TASK INPUT:
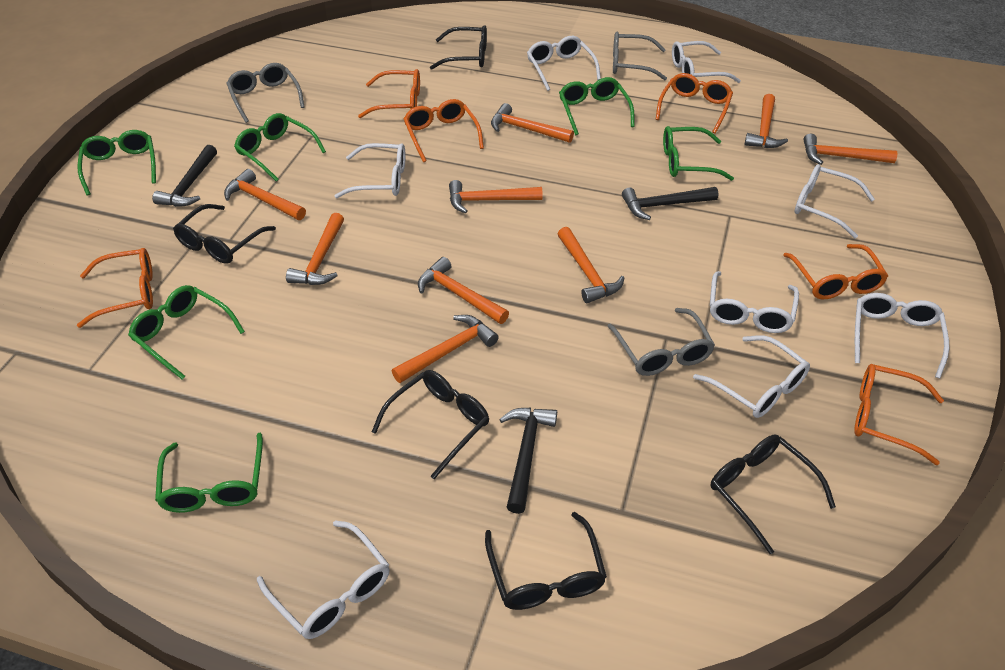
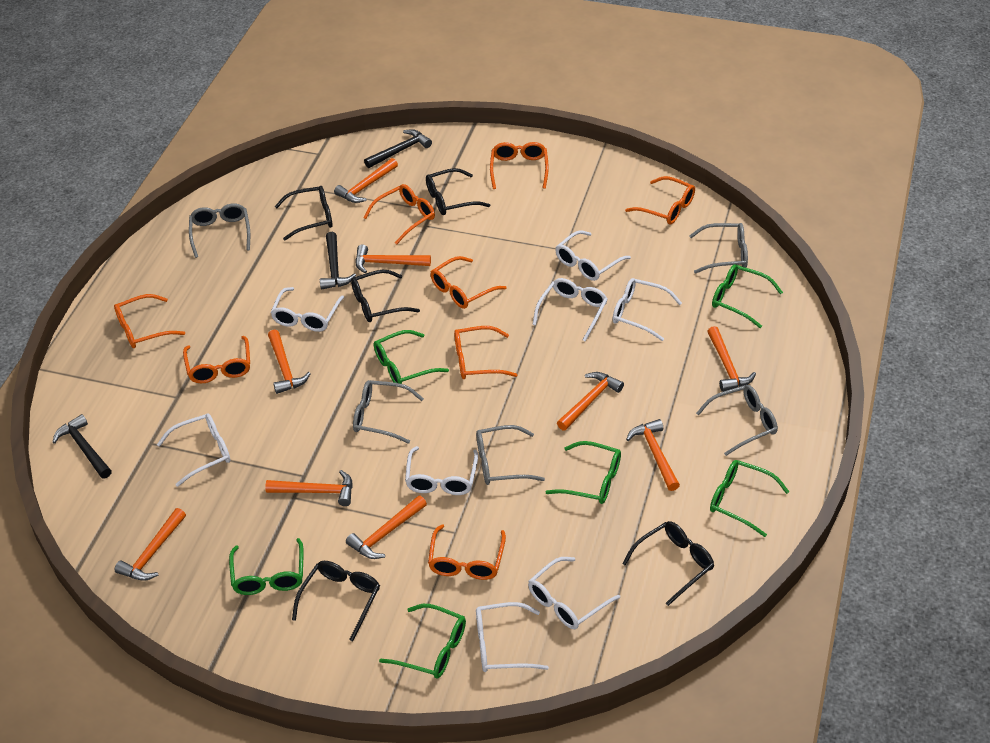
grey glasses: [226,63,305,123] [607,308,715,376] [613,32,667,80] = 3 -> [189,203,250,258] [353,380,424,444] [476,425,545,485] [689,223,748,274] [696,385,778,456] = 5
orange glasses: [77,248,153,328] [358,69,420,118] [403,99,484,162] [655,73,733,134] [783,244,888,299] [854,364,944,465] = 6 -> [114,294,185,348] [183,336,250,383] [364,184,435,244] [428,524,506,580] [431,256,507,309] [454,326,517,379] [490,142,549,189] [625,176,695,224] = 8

==

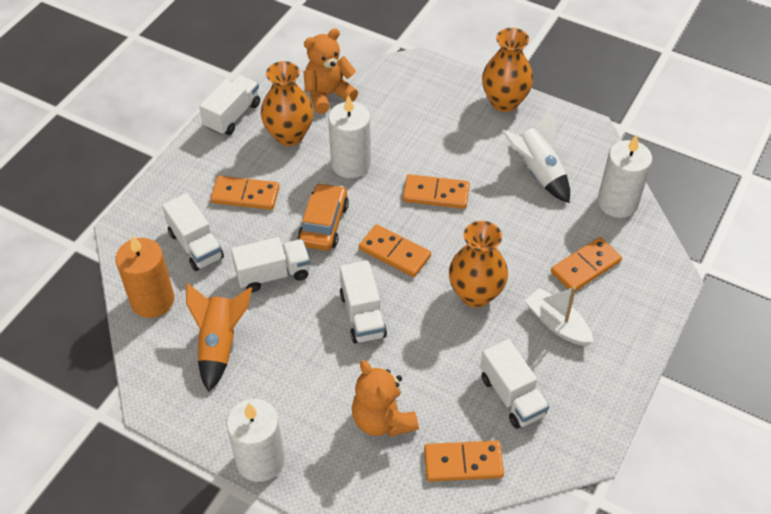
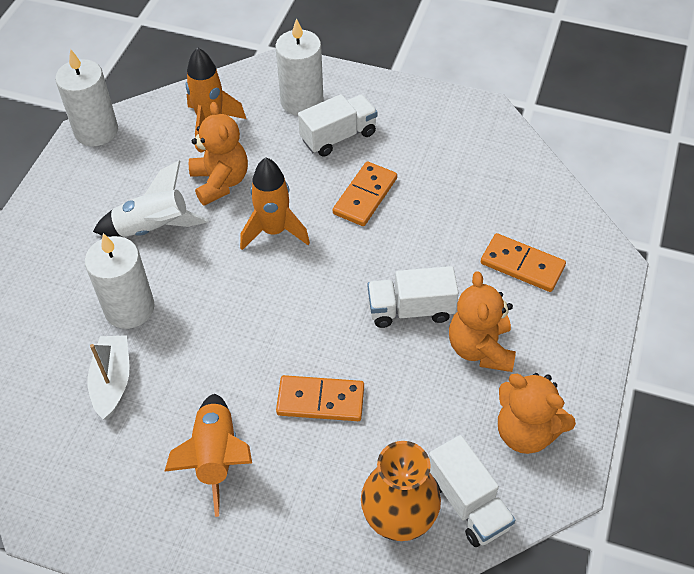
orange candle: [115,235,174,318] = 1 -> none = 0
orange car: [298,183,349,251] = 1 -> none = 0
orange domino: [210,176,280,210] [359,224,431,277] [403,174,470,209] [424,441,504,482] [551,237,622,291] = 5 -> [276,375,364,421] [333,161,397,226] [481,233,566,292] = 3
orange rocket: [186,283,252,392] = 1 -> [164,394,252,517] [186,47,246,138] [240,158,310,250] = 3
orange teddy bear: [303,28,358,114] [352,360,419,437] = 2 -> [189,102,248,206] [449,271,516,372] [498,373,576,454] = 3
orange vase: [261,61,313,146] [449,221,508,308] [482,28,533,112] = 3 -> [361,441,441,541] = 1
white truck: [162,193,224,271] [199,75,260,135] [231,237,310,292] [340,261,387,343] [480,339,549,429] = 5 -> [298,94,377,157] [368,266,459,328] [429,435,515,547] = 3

REQUIRED ACTION:
All lines above between those holding "orange domino: [210,176,280,210]" and "white truck: [162,193,224,271]", inclusive, must be set down unchanged, and no other line may be included.

SOLVED PROBLEM:
orange domino: [210,176,280,210] [359,224,431,277] [403,174,470,209] [424,441,504,482] [551,237,622,291] = 5 -> [276,375,364,421] [333,161,397,226] [481,233,566,292] = 3
orange rocket: [186,283,252,392] = 1 -> [164,394,252,517] [186,47,246,138] [240,158,310,250] = 3
orange teddy bear: [303,28,358,114] [352,360,419,437] = 2 -> [189,102,248,206] [449,271,516,372] [498,373,576,454] = 3
orange vase: [261,61,313,146] [449,221,508,308] [482,28,533,112] = 3 -> [361,441,441,541] = 1
white truck: [162,193,224,271] [199,75,260,135] [231,237,310,292] [340,261,387,343] [480,339,549,429] = 5 -> [298,94,377,157] [368,266,459,328] [429,435,515,547] = 3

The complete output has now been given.